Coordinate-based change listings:
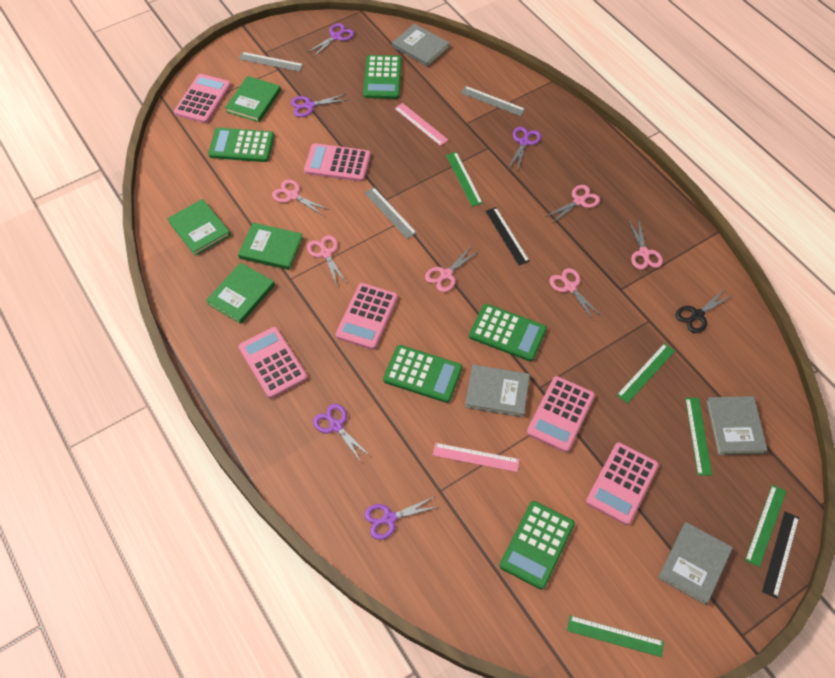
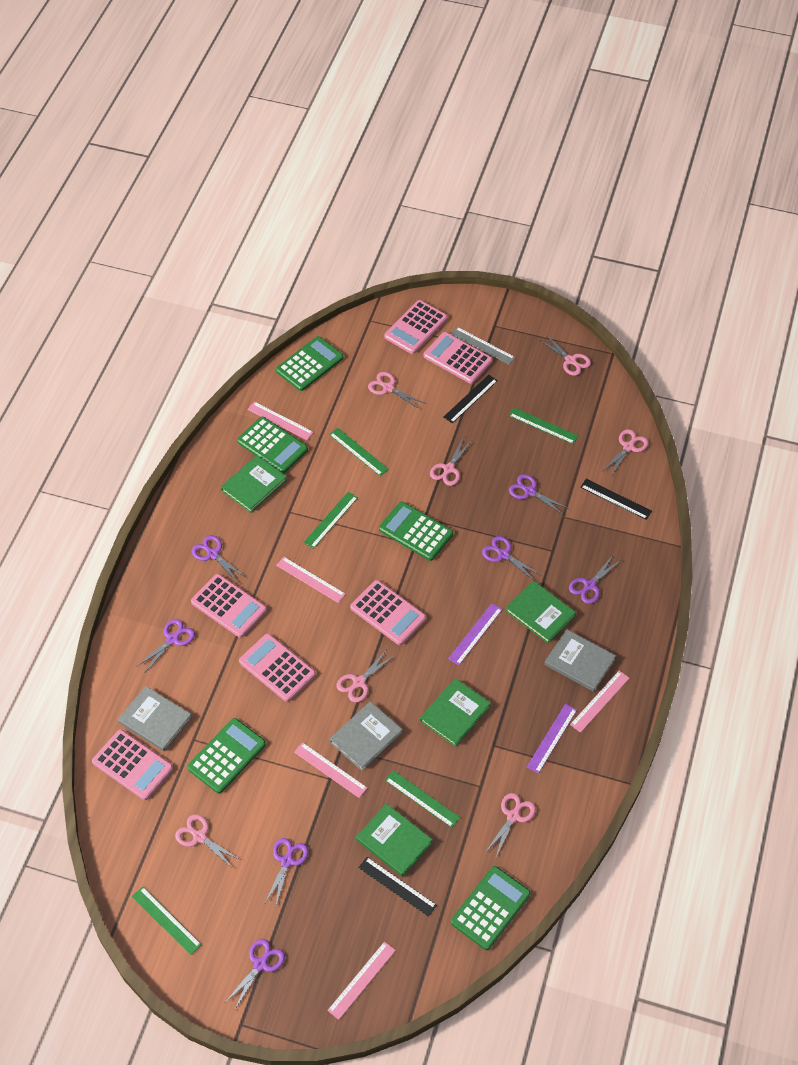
black ruler: 2 -> 3
black scissors: 1 -> 0
grey book: 4 -> 3
grey ruler: 3 -> 1
pink ruler: 2 -> 5
pink scissors: 6 -> 7
purple ruler: 0 -> 2
purple scissors: 5 -> 7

### Exercise details:
Copy every line of the records above that holds the word "ruler".

### Result below:
black ruler: 2 -> 3
grey ruler: 3 -> 1
pink ruler: 2 -> 5
purple ruler: 0 -> 2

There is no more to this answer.